> _WRITTEN EXERCISE_
Print the lines of the listing below verbatim, beginning with the line that contains "This is a 0.6" and ending after the line that contains "road 2 (track): [(325,511),(511,336)]".

> _RECORDS PROVIDED_

** start **

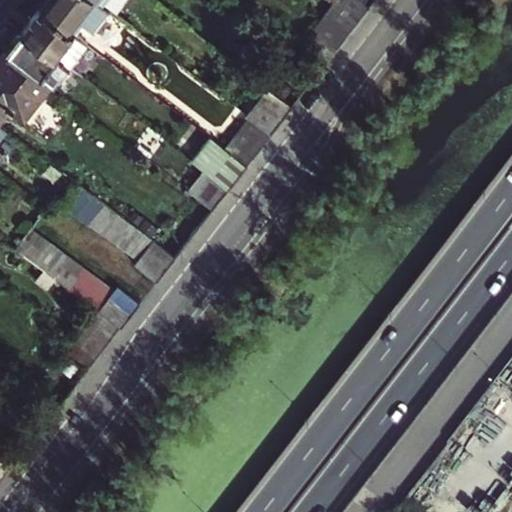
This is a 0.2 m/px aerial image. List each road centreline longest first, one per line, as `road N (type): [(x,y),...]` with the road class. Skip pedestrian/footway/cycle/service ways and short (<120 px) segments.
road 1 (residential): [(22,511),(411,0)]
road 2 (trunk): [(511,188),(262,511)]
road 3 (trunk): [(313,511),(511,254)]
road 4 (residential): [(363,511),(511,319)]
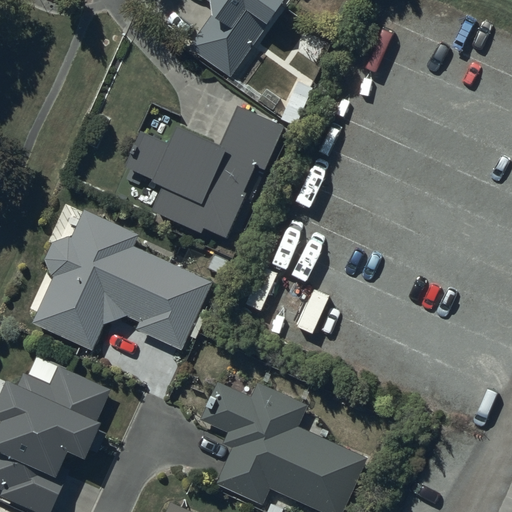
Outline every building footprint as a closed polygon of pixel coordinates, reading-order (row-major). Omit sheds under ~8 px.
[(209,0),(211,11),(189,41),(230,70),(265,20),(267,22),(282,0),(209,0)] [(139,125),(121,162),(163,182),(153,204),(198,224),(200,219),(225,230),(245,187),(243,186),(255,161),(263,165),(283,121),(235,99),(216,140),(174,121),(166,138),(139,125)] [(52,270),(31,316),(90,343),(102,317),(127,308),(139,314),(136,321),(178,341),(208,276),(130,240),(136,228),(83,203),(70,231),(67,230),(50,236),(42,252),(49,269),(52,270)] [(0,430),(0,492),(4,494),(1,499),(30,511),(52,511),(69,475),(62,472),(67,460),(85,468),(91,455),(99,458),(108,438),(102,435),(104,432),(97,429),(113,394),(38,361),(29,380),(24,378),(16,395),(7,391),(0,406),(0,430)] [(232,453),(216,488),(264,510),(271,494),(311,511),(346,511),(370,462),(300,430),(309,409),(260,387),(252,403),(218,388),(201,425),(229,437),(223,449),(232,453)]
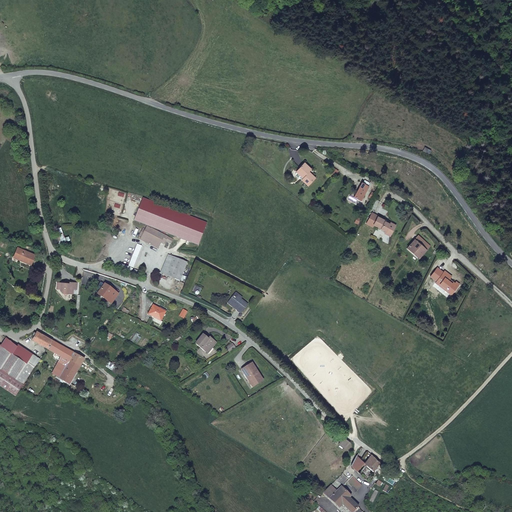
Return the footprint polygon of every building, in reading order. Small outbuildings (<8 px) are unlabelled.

** end **
** start **

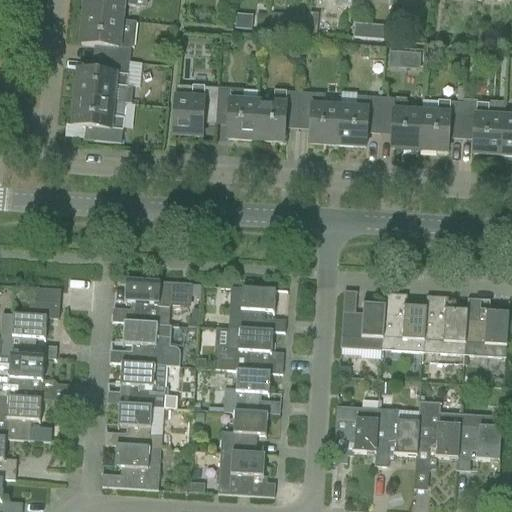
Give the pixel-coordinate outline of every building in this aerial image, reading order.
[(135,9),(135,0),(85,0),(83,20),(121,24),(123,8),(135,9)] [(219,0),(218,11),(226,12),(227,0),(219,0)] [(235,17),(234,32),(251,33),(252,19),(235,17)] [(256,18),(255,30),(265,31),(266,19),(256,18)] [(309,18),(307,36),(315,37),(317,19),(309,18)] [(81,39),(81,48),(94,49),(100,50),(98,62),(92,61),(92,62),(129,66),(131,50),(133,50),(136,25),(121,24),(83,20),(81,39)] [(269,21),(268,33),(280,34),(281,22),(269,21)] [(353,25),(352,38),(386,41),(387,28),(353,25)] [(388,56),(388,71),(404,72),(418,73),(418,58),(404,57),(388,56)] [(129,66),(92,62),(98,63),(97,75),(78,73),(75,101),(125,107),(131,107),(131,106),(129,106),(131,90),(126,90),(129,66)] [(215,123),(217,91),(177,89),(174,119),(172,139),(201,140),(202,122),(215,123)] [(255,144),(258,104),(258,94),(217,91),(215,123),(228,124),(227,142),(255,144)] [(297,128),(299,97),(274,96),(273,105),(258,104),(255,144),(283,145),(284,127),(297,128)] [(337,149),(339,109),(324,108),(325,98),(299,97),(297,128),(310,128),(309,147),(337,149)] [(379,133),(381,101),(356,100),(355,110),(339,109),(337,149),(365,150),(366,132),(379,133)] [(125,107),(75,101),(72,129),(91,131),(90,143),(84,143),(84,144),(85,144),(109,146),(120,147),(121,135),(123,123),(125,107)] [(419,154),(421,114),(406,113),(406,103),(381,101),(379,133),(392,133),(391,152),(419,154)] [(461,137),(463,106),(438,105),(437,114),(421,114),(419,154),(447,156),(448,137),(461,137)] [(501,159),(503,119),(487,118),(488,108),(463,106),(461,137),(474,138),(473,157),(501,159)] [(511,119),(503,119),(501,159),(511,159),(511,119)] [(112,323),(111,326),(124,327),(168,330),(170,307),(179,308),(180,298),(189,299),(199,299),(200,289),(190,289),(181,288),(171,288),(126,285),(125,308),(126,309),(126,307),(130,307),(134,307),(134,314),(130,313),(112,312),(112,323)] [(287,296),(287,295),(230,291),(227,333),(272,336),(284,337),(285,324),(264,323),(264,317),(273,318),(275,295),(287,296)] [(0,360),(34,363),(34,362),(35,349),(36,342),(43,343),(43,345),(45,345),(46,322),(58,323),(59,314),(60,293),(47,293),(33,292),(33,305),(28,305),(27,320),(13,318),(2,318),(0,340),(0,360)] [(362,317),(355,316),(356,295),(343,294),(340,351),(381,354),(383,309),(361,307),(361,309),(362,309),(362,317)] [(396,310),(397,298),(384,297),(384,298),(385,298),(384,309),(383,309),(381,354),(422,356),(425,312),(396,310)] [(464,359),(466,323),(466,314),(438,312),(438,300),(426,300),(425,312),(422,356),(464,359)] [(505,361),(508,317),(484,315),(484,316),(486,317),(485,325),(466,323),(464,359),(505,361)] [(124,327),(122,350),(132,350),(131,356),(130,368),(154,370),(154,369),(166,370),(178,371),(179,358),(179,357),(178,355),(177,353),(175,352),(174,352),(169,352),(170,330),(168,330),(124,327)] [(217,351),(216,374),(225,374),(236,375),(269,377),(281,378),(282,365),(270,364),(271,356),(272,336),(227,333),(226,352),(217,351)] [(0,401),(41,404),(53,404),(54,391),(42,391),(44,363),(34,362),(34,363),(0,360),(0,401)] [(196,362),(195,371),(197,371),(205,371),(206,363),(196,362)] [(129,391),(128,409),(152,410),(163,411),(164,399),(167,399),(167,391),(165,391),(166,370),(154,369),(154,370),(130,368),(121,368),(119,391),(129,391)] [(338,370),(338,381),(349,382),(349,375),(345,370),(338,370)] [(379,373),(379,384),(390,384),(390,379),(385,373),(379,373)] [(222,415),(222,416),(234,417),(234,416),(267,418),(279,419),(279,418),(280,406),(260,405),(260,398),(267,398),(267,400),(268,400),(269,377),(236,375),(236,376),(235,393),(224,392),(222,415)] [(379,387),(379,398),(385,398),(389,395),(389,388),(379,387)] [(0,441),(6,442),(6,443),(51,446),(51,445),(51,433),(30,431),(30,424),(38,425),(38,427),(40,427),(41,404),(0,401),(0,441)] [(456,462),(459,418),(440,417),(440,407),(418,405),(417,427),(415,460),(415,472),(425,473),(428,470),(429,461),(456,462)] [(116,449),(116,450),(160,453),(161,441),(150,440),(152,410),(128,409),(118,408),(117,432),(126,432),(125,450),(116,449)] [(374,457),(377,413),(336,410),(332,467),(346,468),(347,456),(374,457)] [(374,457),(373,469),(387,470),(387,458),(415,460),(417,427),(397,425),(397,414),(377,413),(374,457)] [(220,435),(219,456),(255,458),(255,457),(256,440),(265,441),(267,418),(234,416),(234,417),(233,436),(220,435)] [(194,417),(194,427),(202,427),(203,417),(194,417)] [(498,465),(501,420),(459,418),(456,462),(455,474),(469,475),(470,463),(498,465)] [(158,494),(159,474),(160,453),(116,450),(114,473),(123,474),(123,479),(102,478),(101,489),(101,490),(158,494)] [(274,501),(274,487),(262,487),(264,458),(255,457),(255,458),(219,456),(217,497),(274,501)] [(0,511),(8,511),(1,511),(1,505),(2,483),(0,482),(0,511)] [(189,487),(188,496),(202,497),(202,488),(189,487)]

** end **
** start **

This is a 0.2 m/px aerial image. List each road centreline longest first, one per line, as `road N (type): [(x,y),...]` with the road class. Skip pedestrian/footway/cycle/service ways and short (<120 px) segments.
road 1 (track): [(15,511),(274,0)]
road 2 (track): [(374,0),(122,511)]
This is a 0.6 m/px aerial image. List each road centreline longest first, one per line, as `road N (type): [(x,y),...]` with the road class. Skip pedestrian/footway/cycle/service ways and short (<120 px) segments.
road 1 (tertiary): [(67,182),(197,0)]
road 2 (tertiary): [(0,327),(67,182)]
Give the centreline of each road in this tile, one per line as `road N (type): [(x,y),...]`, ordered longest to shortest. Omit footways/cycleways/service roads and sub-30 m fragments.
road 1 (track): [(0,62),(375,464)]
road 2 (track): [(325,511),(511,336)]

** end **

> _FINISHED TASK_
This is a 0.6 m/px aerial image. List each road centreline longest first, one per line, as `road N (type): [(x,y),...]` with the road class. Skip pedestrian/footway/cycle/service ways and short (<120 px) segments.
road 1 (tertiary): [(67,182),(197,0)]
road 2 (tertiary): [(0,327),(67,182)]
Give the centreline of each road in this tile, one per line as `road N (type): [(x,y),...]`, ordered longest to shortest. Omit footways/cycleways/service roads and sub-30 m fragments.
road 1 (track): [(0,62),(375,464)]
road 2 (track): [(325,511),(511,336)]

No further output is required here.